What the exercise asks —
Work out how many lines of this material hold the word "white". Write only that number.

== Segment start ==

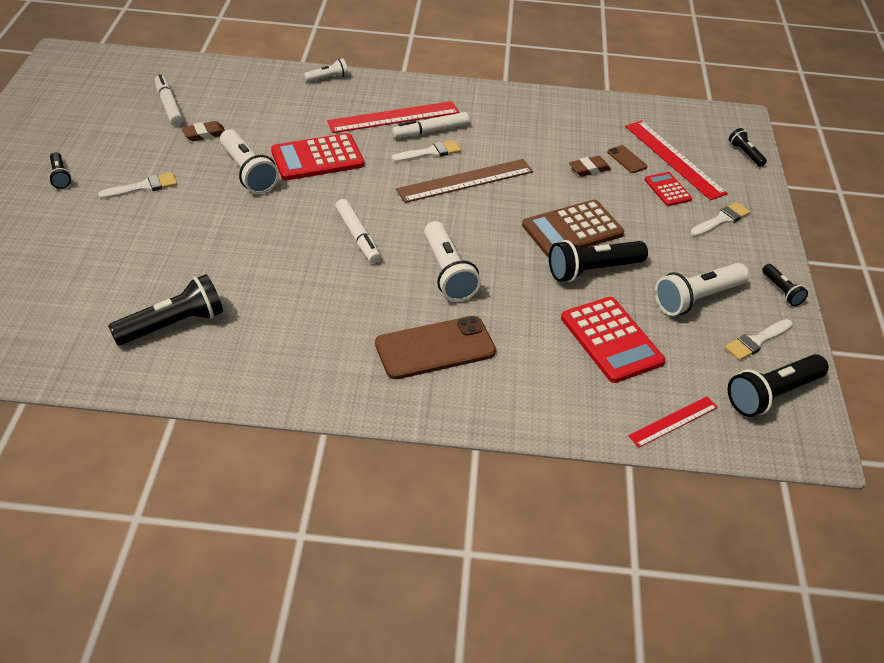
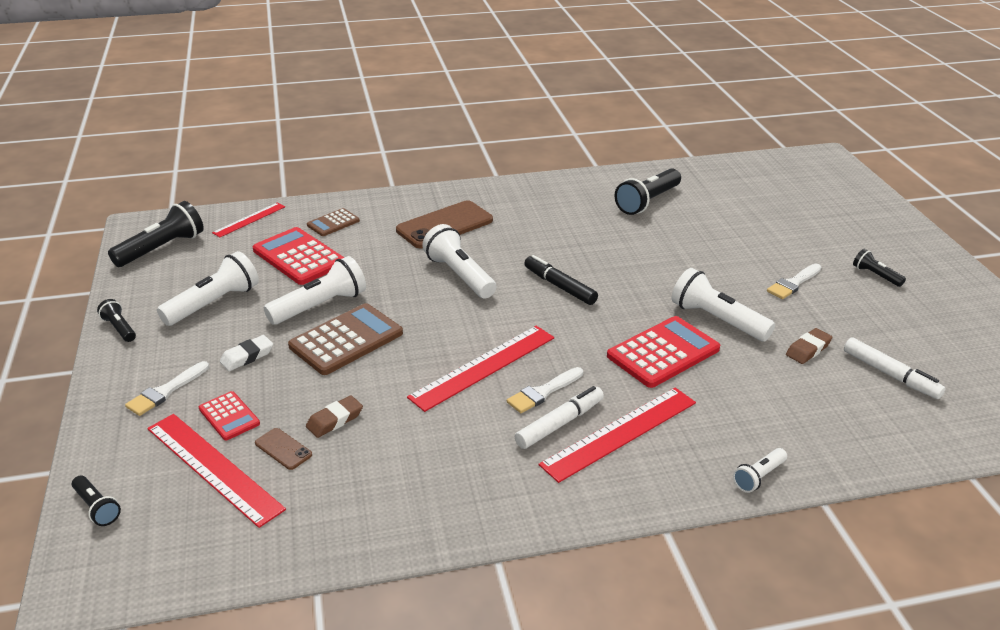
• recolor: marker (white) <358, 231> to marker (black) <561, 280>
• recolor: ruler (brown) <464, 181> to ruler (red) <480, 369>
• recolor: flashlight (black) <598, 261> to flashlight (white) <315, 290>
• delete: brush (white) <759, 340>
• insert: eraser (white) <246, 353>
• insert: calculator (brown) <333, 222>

== Segment end ==

Written solution —
4